Before-and-after object lists:

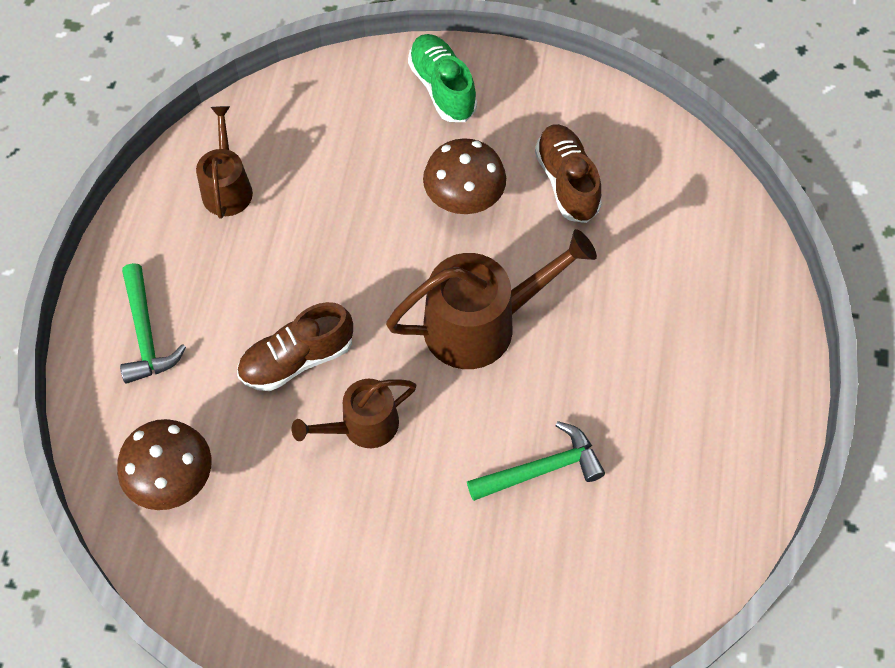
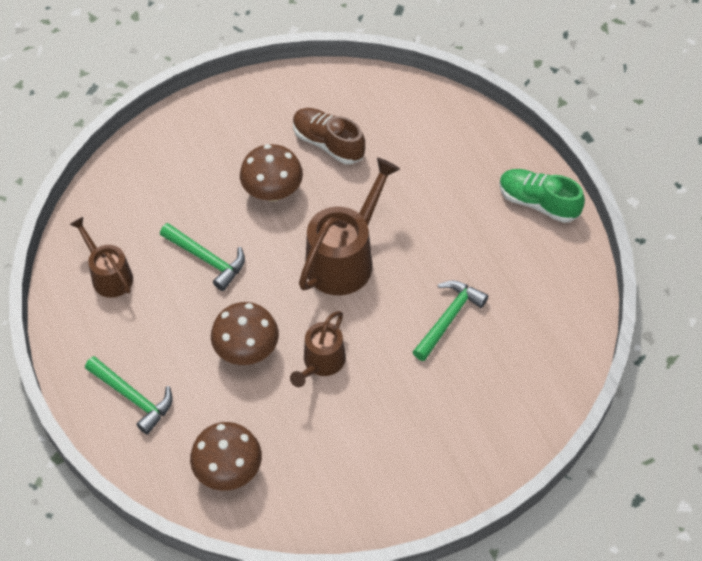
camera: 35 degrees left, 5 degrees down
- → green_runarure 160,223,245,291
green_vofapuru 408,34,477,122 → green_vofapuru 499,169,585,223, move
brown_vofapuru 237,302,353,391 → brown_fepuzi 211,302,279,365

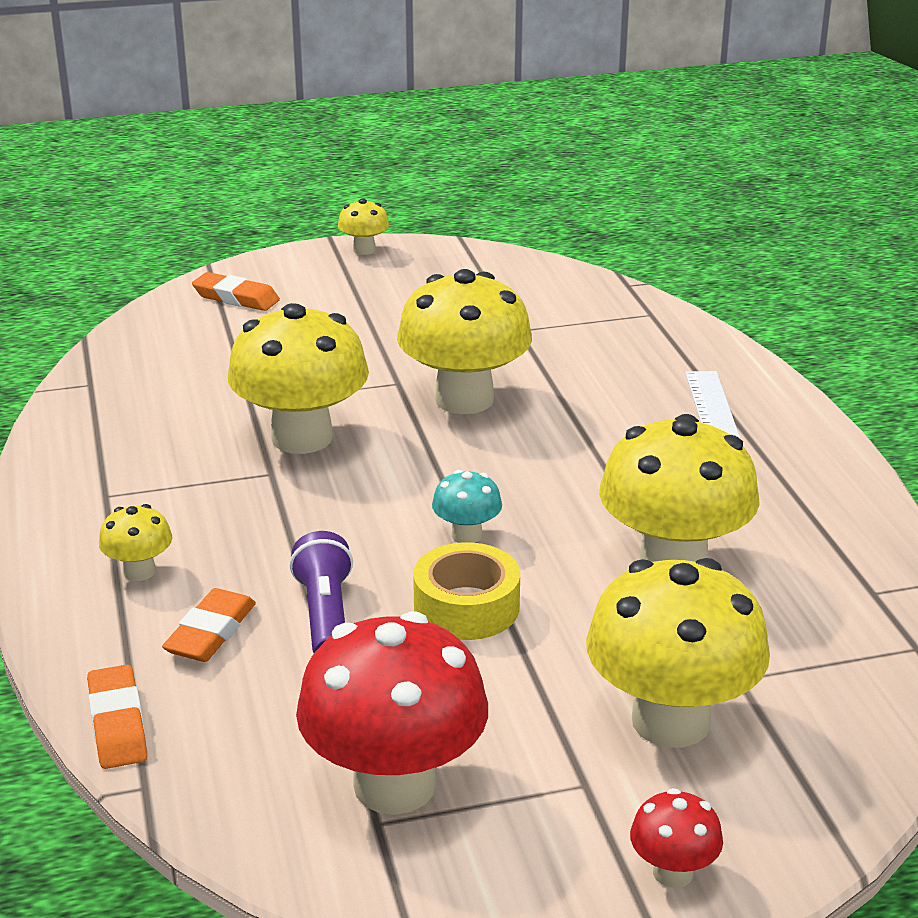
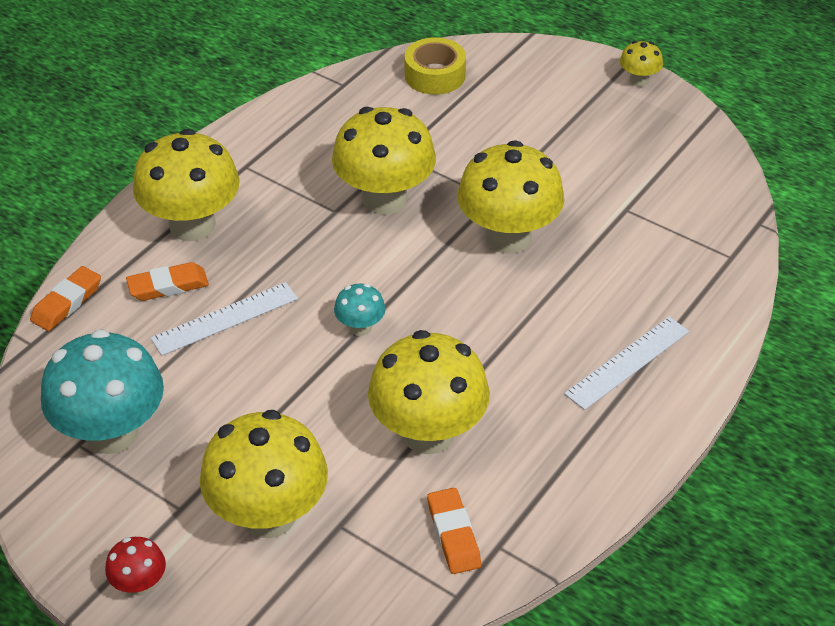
camera: 50 degrees right, 15 degrees up
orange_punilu 192,272,280,311 → orange_punilu 427,488,481,574, move
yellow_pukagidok 413,542,520,640 → yellow_pukagidok 405,37,466,95, move
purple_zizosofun 290,531,353,653 → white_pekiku 151,282,298,356
red_fepuzi 296,612,488,815 → turquoise_fepuzi 41,329,164,454
yellow_fepuzi 99,504,172,581 → yellow_fepuzi 133,129,240,241, x2.17

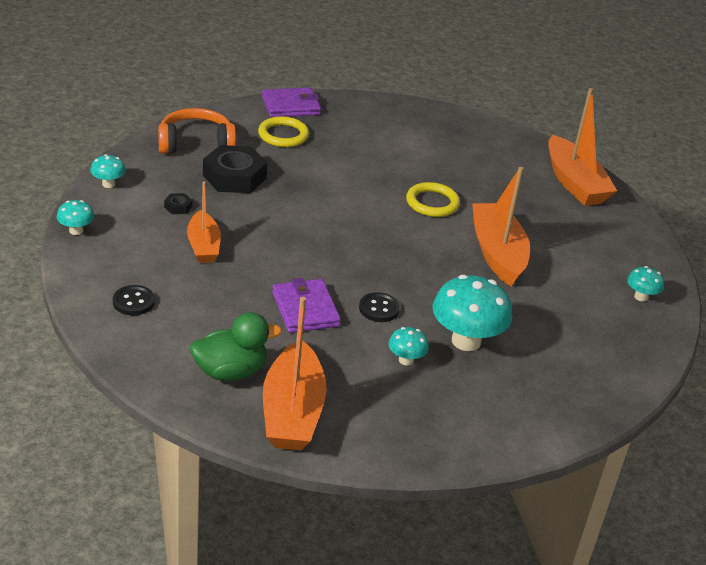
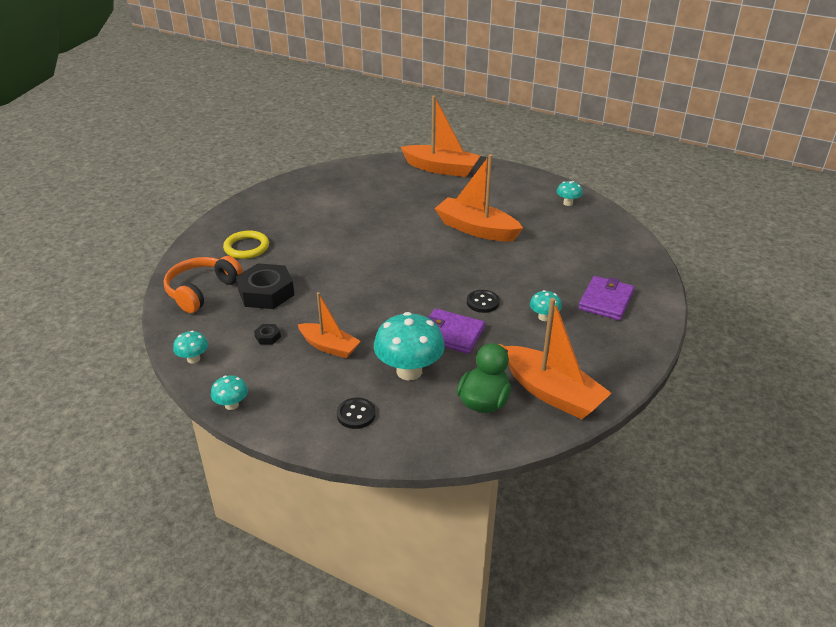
camera: 45 degrees left, 0 degrees up
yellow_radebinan 406,182,460,217 → -
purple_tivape 262,87,321,117 → purple_tivape 578,276,634,320, move
turquoise_fepuzi 432,275,512,351 → turquoise_fepuzi 374,312,445,380, move

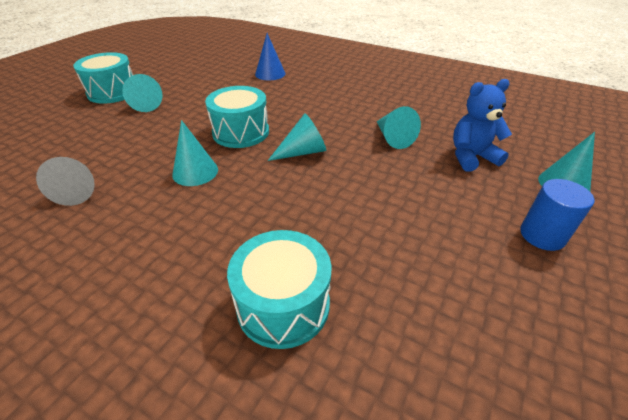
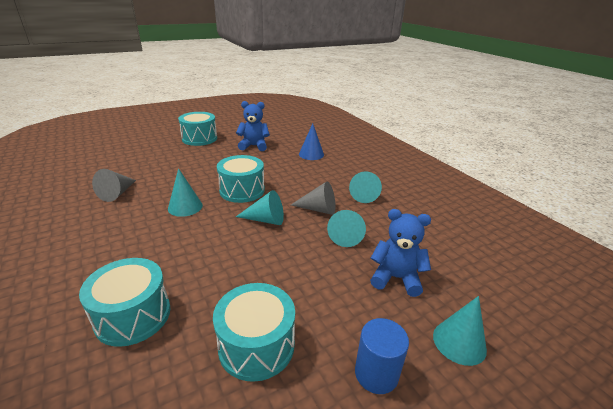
camera: 30 degrees right, 10 degrees down
- →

_WORK INSTRUCTION_. From the line that holds "purple_zizosofun 290,531,353,653 →" to the last line of the records, please copy each line exactly and nothing else. Pictures stay out.

_ANSWER TO THIS TASK_.
purple_zizosofun 290,531,353,653 → white_pekiku 151,282,298,356
red_fepuzi 296,612,488,815 → turquoise_fepuzi 41,329,164,454
yellow_fepuzi 99,504,172,581 → yellow_fepuzi 133,129,240,241, x2.17

camera: 45 degrees left, 0 degrees up
yellow_radebinan 406,182,460,217 → -
purple_tivape 262,87,321,117 → purple_tivape 578,276,634,320, move
turquoise_fepuzi 432,275,512,351 → turquoise_fepuzi 374,312,445,380, move

camera: 30 degrees right, 10 degrees down
- →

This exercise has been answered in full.